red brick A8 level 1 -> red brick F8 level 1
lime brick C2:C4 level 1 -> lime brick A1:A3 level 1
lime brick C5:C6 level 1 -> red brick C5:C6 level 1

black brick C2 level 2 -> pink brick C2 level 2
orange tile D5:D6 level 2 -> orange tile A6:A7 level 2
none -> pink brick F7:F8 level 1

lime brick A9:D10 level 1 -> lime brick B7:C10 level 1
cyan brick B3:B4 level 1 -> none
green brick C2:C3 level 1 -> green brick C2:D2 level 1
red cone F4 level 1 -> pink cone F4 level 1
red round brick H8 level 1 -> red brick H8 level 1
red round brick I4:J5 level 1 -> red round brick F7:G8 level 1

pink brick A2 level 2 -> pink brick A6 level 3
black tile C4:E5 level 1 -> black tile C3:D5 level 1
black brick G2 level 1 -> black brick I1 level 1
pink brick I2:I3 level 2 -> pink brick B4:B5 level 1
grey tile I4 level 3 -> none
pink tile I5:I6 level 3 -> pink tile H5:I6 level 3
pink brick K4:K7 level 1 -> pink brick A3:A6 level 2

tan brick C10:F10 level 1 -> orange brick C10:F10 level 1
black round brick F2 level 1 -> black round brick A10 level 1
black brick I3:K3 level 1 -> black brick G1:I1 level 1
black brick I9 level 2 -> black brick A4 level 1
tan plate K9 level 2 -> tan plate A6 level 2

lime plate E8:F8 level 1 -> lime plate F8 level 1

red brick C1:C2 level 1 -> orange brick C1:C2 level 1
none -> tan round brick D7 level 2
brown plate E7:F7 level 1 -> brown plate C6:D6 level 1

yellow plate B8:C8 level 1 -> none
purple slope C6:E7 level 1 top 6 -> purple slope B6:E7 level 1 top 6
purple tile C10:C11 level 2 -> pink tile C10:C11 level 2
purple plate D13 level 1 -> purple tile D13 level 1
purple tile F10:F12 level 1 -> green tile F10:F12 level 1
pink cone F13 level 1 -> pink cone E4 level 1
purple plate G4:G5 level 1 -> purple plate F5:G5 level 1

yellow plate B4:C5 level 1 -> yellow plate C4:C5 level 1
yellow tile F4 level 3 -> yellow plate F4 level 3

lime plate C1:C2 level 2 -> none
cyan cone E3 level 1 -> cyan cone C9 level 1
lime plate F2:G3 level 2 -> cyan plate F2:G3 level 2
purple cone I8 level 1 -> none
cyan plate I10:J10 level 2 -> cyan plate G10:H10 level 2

(Work to be completed): The whole listing above needs to be transcribed exactly.

(Result of this exercise):
red brick A8 level 1 -> red brick F8 level 1
lime brick C2:C4 level 1 -> lime brick A1:A3 level 1
lime brick C5:C6 level 1 -> red brick C5:C6 level 1

black brick C2 level 2 -> pink brick C2 level 2
orange tile D5:D6 level 2 -> orange tile A6:A7 level 2
none -> pink brick F7:F8 level 1

lime brick A9:D10 level 1 -> lime brick B7:C10 level 1
cyan brick B3:B4 level 1 -> none
green brick C2:C3 level 1 -> green brick C2:D2 level 1
red cone F4 level 1 -> pink cone F4 level 1
red round brick H8 level 1 -> red brick H8 level 1
red round brick I4:J5 level 1 -> red round brick F7:G8 level 1

pink brick A2 level 2 -> pink brick A6 level 3
black tile C4:E5 level 1 -> black tile C3:D5 level 1
black brick G2 level 1 -> black brick I1 level 1
pink brick I2:I3 level 2 -> pink brick B4:B5 level 1
grey tile I4 level 3 -> none
pink tile I5:I6 level 3 -> pink tile H5:I6 level 3
pink brick K4:K7 level 1 -> pink brick A3:A6 level 2

tan brick C10:F10 level 1 -> orange brick C10:F10 level 1
black round brick F2 level 1 -> black round brick A10 level 1
black brick I3:K3 level 1 -> black brick G1:I1 level 1
black brick I9 level 2 -> black brick A4 level 1
tan plate K9 level 2 -> tan plate A6 level 2

lime plate E8:F8 level 1 -> lime plate F8 level 1

red brick C1:C2 level 1 -> orange brick C1:C2 level 1
none -> tan round brick D7 level 2
brown plate E7:F7 level 1 -> brown plate C6:D6 level 1

yellow plate B8:C8 level 1 -> none
purple slope C6:E7 level 1 top 6 -> purple slope B6:E7 level 1 top 6
purple tile C10:C11 level 2 -> pink tile C10:C11 level 2
purple plate D13 level 1 -> purple tile D13 level 1
purple tile F10:F12 level 1 -> green tile F10:F12 level 1
pink cone F13 level 1 -> pink cone E4 level 1
purple plate G4:G5 level 1 -> purple plate F5:G5 level 1

yellow plate B4:C5 level 1 -> yellow plate C4:C5 level 1
yellow tile F4 level 3 -> yellow plate F4 level 3

lime plate C1:C2 level 2 -> none
cyan cone E3 level 1 -> cyan cone C9 level 1
lime plate F2:G3 level 2 -> cyan plate F2:G3 level 2
purple cone I8 level 1 -> none
cyan plate I10:J10 level 2 -> cyan plate G10:H10 level 2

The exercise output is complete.